Spatial reasoning data:

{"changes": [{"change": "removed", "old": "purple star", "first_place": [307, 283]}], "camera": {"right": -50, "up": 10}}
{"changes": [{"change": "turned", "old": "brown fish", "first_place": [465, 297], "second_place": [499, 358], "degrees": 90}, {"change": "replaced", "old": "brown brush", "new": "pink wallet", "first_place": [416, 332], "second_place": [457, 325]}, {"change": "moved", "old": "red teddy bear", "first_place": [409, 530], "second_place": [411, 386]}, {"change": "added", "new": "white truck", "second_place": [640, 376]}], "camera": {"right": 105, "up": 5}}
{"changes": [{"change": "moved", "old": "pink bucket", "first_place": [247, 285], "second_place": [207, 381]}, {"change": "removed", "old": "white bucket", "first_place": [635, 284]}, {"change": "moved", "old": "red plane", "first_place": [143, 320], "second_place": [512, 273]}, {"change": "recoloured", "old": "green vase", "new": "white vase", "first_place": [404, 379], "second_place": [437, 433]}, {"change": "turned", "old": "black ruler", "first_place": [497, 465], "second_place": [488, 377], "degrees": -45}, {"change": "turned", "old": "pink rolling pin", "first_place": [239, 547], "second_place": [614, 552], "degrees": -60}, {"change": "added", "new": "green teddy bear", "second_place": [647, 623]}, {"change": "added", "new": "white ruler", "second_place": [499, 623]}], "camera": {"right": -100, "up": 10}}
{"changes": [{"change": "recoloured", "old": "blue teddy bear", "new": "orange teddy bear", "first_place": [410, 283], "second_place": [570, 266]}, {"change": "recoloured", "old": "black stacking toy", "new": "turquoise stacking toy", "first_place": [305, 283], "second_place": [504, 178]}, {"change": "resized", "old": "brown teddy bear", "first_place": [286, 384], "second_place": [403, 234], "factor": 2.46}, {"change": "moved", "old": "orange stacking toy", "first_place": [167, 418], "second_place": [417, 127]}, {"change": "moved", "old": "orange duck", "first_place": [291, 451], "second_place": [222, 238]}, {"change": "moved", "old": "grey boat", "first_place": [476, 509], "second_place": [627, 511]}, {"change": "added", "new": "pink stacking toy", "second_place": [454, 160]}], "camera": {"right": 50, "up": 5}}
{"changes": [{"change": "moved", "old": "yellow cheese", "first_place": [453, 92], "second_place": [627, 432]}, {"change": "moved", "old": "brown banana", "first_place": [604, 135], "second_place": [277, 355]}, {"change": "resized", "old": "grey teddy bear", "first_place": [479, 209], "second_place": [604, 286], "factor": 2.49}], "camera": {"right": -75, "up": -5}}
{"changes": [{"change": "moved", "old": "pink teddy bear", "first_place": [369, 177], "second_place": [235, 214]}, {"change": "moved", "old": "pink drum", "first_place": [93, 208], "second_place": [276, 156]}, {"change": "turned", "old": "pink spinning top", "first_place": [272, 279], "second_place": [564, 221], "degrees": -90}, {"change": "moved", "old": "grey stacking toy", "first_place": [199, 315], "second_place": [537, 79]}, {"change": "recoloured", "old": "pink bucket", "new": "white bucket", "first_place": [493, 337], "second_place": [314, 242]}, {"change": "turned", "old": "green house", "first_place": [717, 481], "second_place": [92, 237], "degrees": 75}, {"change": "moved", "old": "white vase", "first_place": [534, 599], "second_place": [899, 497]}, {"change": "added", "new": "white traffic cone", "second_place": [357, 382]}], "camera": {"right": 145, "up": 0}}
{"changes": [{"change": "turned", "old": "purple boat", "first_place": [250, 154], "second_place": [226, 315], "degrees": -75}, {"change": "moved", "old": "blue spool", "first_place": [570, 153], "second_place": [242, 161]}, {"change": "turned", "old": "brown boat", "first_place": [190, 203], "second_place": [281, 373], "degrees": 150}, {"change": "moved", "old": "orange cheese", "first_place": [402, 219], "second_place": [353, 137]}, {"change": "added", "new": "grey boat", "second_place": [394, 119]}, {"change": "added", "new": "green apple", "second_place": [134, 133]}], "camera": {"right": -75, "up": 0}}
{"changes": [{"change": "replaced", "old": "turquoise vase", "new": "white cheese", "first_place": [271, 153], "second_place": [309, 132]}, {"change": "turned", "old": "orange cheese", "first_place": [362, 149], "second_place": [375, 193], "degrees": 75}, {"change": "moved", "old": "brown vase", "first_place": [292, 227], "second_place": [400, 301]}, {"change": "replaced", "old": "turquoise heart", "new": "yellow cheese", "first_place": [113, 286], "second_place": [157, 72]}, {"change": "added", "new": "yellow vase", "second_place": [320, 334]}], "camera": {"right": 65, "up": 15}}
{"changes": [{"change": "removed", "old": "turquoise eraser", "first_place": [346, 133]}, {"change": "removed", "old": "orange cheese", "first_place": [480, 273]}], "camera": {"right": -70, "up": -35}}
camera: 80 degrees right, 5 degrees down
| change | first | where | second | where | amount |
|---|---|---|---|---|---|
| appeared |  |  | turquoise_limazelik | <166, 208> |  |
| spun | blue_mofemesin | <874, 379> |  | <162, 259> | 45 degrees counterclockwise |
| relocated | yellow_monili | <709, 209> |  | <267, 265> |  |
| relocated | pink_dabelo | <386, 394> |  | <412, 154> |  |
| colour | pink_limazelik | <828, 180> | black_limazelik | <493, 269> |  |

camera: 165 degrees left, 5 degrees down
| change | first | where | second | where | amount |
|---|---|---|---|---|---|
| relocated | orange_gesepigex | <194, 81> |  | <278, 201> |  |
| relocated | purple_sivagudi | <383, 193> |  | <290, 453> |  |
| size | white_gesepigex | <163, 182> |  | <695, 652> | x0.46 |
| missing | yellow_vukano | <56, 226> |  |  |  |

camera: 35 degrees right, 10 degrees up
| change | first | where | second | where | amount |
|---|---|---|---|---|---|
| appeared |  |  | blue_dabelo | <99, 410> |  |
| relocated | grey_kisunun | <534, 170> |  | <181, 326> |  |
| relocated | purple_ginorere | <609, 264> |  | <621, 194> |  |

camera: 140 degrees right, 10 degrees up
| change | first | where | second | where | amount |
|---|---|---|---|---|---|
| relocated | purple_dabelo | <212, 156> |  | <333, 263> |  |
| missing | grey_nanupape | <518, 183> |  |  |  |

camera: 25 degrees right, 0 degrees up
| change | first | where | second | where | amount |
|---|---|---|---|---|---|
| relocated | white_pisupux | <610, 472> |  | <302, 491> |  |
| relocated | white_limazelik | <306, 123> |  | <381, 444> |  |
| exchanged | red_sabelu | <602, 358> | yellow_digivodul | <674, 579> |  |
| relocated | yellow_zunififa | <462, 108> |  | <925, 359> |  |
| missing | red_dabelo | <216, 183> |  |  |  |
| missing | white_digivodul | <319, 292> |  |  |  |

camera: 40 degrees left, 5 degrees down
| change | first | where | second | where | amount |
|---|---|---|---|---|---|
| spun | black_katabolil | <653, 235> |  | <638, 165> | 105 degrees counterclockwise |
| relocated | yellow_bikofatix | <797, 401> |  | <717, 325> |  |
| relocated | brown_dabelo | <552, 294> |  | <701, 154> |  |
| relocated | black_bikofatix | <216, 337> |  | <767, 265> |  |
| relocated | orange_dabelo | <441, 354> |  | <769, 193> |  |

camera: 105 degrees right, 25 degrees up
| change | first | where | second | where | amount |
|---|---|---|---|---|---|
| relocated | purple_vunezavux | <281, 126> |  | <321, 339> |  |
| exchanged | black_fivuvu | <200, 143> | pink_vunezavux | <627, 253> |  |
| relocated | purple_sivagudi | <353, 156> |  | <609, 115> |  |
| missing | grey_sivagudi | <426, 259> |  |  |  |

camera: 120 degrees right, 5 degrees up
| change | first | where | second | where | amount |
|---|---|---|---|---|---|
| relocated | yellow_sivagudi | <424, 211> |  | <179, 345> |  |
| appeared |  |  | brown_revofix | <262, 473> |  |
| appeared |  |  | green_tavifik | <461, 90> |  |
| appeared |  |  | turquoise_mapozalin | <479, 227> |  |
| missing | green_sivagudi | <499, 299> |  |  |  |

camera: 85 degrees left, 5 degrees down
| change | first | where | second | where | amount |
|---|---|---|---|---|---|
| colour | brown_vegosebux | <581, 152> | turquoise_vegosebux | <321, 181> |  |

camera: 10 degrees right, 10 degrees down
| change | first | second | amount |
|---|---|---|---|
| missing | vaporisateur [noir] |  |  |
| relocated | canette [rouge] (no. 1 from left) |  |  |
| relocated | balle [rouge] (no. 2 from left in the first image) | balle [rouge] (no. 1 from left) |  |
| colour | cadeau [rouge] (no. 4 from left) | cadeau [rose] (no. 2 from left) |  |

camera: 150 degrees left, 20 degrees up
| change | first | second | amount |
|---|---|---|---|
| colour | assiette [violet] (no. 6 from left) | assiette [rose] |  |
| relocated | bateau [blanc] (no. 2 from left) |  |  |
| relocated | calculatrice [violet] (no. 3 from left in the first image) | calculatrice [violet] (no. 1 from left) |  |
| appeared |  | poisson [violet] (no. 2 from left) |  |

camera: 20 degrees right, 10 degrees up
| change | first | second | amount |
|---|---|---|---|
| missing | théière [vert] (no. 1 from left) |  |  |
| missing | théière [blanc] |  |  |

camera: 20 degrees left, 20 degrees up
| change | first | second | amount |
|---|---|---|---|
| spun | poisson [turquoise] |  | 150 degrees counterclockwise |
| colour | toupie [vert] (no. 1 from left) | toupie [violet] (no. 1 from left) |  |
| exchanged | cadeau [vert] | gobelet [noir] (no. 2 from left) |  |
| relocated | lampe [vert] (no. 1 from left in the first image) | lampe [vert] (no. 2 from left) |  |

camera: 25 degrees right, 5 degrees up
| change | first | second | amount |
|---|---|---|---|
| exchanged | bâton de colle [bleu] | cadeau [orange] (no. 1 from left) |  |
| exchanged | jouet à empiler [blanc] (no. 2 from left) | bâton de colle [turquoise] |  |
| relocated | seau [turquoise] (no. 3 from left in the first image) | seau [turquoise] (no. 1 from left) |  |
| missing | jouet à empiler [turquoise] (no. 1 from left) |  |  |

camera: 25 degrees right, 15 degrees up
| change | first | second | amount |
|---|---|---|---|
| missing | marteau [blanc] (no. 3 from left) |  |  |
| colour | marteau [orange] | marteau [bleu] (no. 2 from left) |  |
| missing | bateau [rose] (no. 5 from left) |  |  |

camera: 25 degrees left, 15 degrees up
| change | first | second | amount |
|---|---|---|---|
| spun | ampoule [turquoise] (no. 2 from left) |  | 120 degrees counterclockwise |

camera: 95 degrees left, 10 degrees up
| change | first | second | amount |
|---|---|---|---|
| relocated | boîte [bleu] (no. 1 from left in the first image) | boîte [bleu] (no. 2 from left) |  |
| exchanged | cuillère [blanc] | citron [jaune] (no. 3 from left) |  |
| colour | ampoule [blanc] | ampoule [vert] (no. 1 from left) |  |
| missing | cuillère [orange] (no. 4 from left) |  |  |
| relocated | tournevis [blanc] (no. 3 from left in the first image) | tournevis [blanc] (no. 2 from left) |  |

> **TASK INSTRUCTIONS**
Copy out the range of lines above starting at the line with "relocated | yellow_monili" and ending at the line with "relocated | pink_dabelo", exactly and including both.

> **WRITTEN REPLY**
| relocated | yellow_monili | <709, 209> |  | <267, 265> |  |
| relocated | pink_dabelo | <386, 394> |  | <412, 154> |  |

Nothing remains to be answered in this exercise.